> **Collected data entries**:
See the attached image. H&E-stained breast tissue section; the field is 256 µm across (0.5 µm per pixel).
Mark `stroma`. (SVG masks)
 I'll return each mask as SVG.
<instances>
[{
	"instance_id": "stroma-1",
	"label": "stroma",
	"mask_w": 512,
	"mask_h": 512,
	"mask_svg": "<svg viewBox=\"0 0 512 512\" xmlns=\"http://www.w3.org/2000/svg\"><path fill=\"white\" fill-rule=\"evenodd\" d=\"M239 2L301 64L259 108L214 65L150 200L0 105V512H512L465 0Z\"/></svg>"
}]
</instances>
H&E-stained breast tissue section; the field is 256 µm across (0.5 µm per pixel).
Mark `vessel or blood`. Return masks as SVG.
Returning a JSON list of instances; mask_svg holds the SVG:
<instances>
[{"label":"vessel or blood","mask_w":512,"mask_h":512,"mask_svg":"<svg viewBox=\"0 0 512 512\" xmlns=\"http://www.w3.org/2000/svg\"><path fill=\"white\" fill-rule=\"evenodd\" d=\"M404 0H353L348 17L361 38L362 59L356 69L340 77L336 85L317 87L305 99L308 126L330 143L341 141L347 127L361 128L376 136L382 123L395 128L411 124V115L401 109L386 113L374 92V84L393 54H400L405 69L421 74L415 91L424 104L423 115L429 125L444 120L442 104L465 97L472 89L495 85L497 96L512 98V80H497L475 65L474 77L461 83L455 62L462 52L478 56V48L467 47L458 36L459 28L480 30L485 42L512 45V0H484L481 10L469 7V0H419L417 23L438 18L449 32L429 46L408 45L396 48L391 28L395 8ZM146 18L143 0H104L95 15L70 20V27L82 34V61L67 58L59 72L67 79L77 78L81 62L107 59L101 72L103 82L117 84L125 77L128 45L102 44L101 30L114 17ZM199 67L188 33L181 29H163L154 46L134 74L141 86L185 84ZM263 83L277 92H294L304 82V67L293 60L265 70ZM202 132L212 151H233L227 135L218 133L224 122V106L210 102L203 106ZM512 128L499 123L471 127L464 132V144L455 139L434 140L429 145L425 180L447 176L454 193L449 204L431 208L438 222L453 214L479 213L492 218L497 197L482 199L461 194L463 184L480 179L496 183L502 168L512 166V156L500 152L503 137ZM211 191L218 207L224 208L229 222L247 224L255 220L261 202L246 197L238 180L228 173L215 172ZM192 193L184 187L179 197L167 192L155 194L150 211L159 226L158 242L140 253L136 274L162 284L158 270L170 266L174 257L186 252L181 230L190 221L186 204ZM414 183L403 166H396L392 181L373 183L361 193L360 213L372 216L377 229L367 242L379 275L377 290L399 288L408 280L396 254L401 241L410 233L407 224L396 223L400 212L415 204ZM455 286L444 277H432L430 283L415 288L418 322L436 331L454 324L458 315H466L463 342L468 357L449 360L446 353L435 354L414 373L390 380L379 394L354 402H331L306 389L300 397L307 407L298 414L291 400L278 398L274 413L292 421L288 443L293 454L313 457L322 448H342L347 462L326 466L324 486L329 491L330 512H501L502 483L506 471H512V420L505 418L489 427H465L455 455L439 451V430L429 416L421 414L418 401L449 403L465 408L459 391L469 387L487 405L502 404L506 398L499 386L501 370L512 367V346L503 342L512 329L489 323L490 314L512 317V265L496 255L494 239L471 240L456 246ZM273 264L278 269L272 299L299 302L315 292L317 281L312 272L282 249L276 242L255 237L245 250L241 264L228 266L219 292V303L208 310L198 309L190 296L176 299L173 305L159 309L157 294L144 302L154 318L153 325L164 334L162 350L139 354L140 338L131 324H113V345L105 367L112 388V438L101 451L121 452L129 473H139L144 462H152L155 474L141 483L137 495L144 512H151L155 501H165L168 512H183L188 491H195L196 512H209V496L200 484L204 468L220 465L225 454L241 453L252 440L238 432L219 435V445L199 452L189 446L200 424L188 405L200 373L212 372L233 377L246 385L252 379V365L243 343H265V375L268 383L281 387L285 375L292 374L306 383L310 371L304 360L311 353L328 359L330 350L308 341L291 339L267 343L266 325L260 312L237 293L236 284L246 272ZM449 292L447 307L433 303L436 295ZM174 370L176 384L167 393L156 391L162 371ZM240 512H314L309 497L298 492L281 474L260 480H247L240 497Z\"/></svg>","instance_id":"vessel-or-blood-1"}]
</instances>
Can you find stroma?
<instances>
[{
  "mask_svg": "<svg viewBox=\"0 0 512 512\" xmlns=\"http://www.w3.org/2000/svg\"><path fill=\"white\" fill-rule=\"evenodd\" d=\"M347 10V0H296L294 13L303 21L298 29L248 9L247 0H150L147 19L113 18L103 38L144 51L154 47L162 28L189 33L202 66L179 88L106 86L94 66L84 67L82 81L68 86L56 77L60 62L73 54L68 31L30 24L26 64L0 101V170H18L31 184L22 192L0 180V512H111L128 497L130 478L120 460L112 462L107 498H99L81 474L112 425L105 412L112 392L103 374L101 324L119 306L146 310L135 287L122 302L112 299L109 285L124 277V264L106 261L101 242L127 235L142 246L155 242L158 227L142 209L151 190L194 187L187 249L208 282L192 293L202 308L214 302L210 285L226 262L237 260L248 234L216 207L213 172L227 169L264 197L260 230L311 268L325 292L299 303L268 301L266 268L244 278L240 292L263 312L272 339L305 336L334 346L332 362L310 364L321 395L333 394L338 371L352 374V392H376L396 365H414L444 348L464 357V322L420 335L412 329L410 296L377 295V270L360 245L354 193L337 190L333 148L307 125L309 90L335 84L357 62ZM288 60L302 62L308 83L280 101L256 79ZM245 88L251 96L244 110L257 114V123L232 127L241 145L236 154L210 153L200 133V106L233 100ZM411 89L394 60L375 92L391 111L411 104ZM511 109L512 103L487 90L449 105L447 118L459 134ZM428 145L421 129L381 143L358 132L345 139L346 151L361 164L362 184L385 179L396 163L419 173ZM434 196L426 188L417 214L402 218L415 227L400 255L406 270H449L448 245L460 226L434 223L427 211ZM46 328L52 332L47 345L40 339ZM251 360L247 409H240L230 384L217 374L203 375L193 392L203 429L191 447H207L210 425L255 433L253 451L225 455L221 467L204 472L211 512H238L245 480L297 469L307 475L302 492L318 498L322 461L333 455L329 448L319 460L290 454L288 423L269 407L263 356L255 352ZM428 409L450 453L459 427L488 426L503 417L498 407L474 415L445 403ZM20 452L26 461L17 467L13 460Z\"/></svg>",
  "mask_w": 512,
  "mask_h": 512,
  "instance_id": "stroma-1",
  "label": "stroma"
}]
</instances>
* * *
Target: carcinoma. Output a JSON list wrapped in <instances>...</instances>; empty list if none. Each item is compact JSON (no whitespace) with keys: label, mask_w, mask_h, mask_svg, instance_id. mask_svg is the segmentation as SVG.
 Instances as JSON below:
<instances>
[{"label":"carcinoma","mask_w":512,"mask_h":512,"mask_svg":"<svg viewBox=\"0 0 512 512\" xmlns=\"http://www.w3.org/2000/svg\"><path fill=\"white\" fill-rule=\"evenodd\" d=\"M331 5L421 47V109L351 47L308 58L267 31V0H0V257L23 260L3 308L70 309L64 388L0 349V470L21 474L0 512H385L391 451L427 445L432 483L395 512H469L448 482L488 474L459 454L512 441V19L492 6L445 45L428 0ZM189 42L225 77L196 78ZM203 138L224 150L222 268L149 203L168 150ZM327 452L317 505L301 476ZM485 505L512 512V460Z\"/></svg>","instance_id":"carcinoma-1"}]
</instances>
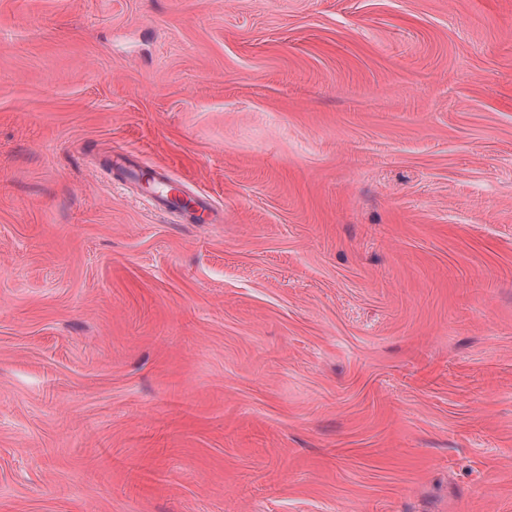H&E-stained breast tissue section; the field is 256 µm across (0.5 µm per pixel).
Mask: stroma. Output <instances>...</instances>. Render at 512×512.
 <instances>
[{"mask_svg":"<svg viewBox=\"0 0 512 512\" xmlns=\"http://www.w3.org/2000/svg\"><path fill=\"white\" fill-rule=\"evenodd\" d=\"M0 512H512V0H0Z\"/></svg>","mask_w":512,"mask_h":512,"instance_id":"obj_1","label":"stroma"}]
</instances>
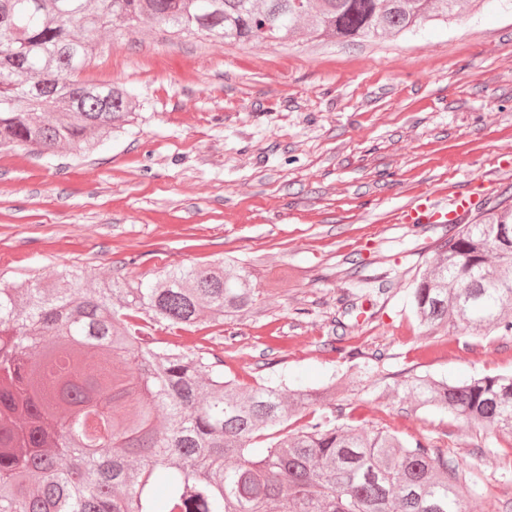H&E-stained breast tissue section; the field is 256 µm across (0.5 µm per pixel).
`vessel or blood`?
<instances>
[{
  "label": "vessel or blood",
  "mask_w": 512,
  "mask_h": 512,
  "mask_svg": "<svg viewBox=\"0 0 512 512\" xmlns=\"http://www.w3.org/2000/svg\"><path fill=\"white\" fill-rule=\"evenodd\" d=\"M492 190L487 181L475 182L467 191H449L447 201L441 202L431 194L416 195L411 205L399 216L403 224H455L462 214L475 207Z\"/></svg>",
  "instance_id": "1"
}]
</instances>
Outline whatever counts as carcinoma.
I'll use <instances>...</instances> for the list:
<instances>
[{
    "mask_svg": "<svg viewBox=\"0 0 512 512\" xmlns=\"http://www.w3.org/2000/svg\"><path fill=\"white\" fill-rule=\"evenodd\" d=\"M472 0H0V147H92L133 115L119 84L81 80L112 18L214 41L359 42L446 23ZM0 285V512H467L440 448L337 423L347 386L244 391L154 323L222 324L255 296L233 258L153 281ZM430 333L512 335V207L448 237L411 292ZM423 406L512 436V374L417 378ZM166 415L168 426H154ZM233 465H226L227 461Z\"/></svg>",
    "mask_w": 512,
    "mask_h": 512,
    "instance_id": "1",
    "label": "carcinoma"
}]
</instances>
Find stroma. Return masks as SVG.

> **EXERCISE DESCRIPTION**: In the listing above, find the line with "Mask: stroma. Output" and the line with "Find stroma. Return masks as SVG.". Copy exactly those two and every line between, without the pictures.

> **ANSWER FOR THIS EXERCISE**:
Mask: stroma. Output <instances>...</instances>. Render at 512×512.
 <instances>
[{"mask_svg":"<svg viewBox=\"0 0 512 512\" xmlns=\"http://www.w3.org/2000/svg\"><path fill=\"white\" fill-rule=\"evenodd\" d=\"M0 512H512V0H0Z\"/></svg>","mask_w":512,"mask_h":512,"instance_id":"obj_1","label":"stroma"}]
</instances>
H&E-stained breast tissue section; the field is 256 µm across (0.5 µm per pixel).
`vessel or blood`?
<instances>
[{
  "label": "vessel or blood",
  "mask_w": 512,
  "mask_h": 512,
  "mask_svg": "<svg viewBox=\"0 0 512 512\" xmlns=\"http://www.w3.org/2000/svg\"><path fill=\"white\" fill-rule=\"evenodd\" d=\"M492 190L487 181L475 182L467 191H449L447 201L441 202L431 194L416 195L411 205L399 216L403 224H455L462 214L475 207Z\"/></svg>",
  "instance_id": "1"
}]
</instances>
Outline whatever counts as carcinoma.
I'll use <instances>...</instances> for the list:
<instances>
[{
    "mask_svg": "<svg viewBox=\"0 0 512 512\" xmlns=\"http://www.w3.org/2000/svg\"><path fill=\"white\" fill-rule=\"evenodd\" d=\"M472 0H0V147H92L133 115L119 84L81 80L112 18L214 41L359 42L446 23ZM0 285V512H467L440 448L337 423L347 386L244 391L154 323L222 324L255 296L233 258L153 281ZM430 333L512 335V207L448 237L411 292ZM423 406L512 436V374L417 378ZM166 415L168 426H154ZM233 465H226L227 461Z\"/></svg>",
    "mask_w": 512,
    "mask_h": 512,
    "instance_id": "1",
    "label": "carcinoma"
}]
</instances>
Find stroma. Return masks as SVG.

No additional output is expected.